# Records supplied

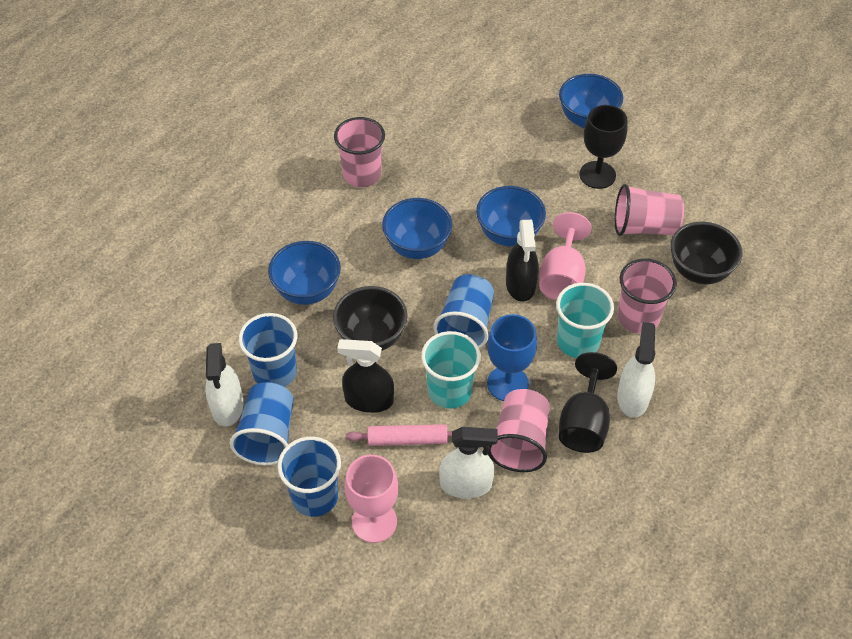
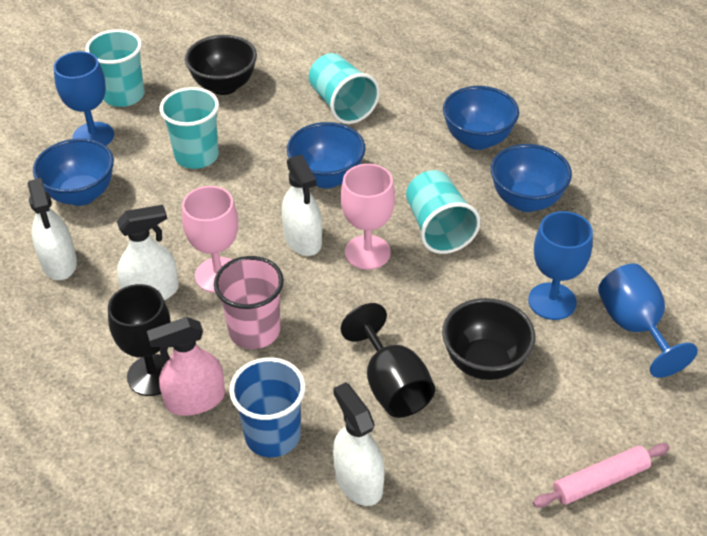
black spray bottle: 2 -> 0
blue cup: 4 -> 1
blue goblet: 1 -> 3
pink cup: 4 -> 1
pink spray bottle: 0 -> 1
turquoise cup: 2 -> 4
white spray bottle: 3 -> 4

# Exercise objective
Please output the material above unchanged, apart from removing the pictures.

# Answer space
black spray bottle: 2 -> 0
blue cup: 4 -> 1
blue goblet: 1 -> 3
pink cup: 4 -> 1
pink spray bottle: 0 -> 1
turquoise cup: 2 -> 4
white spray bottle: 3 -> 4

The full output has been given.